[ENTRIES SHOWN — start]

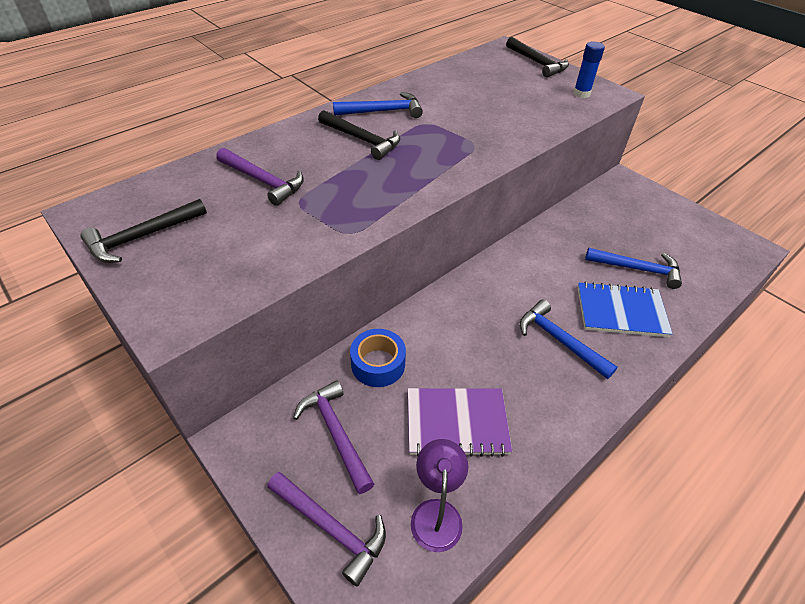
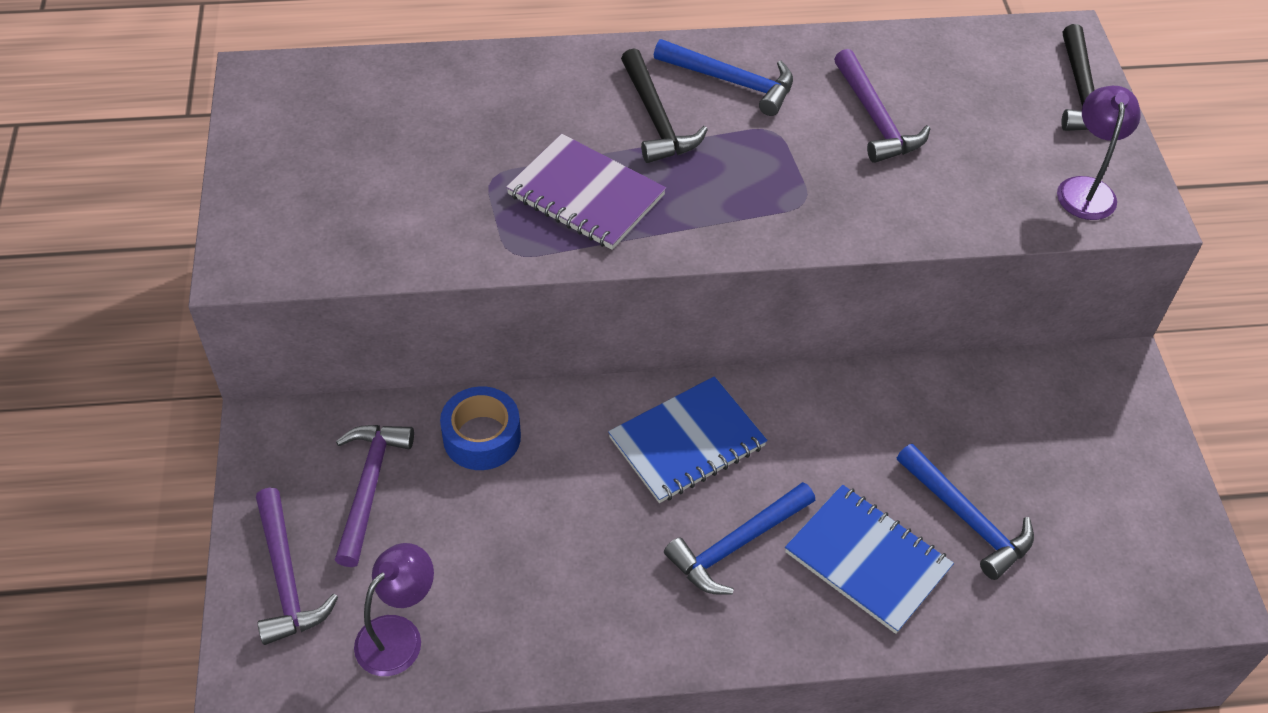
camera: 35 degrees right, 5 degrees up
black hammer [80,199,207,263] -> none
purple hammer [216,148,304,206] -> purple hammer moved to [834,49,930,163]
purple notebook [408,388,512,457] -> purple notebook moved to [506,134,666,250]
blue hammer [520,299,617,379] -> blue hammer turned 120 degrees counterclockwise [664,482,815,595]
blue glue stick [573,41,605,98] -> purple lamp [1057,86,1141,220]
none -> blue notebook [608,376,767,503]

[ENTRIES SHOWN — finish]

● TO DO
Considering only the data above, return the lines in which "notebook" occurs.

● ANSWER FOR THIS EXERCISE
purple notebook [408,388,512,457] -> purple notebook moved to [506,134,666,250]
none -> blue notebook [608,376,767,503]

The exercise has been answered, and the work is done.